Drop every picture, then print the rest of the listing exactly as given.
....
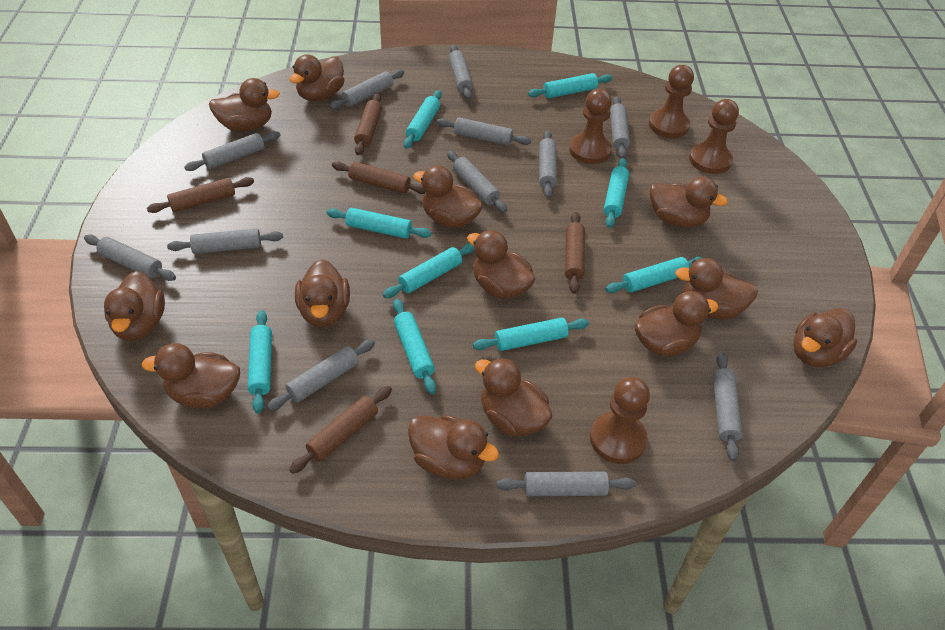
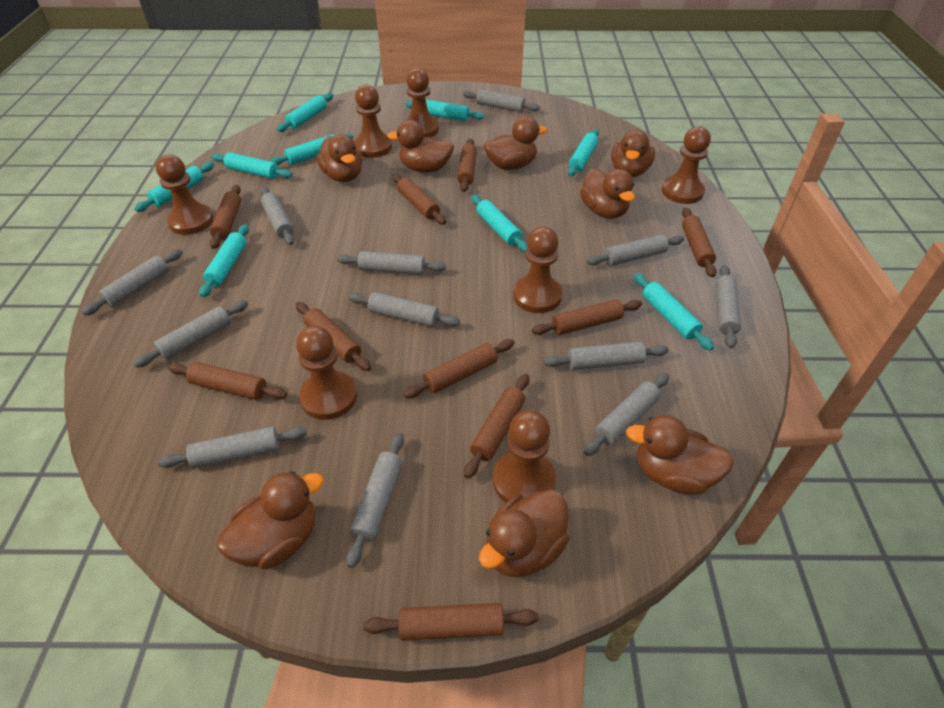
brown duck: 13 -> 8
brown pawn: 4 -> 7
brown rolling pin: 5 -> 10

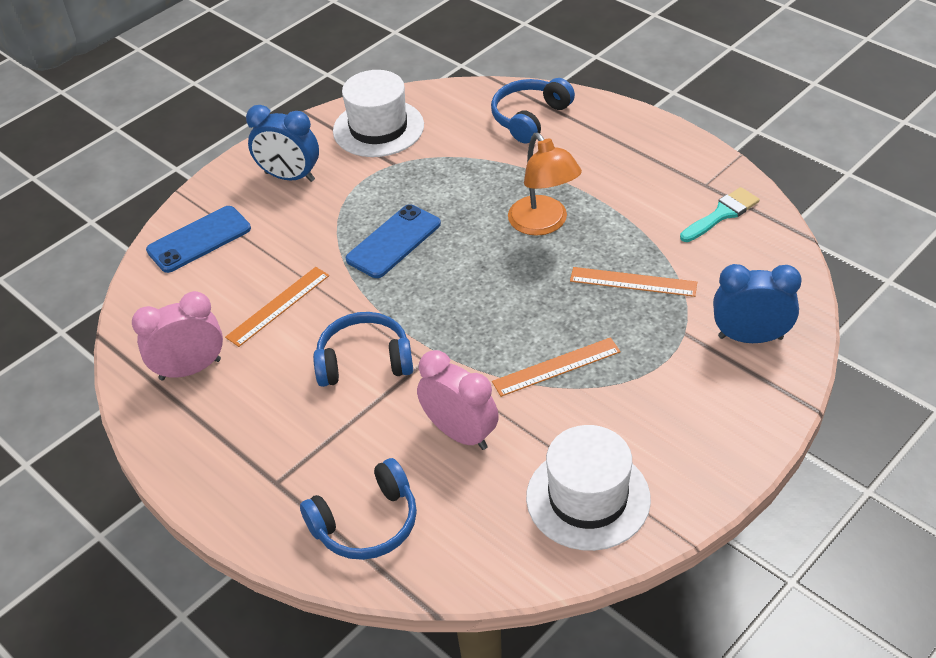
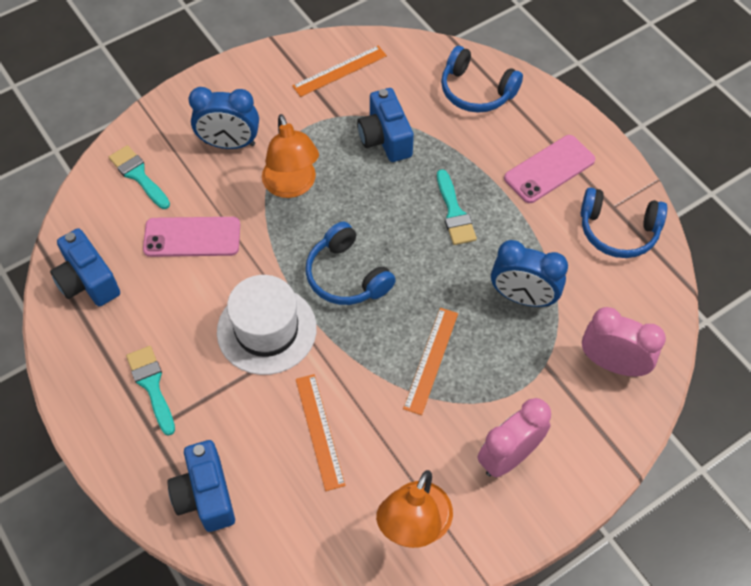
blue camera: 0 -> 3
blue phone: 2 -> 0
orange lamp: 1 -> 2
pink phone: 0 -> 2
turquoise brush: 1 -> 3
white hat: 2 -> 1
....
* **YOUR RESPONSE**
brown duck: 13 -> 8
brown pawn: 4 -> 7
brown rolling pin: 5 -> 10

blue camera: 0 -> 3
blue phone: 2 -> 0
orange lamp: 1 -> 2
pink phone: 0 -> 2
turquoise brush: 1 -> 3
white hat: 2 -> 1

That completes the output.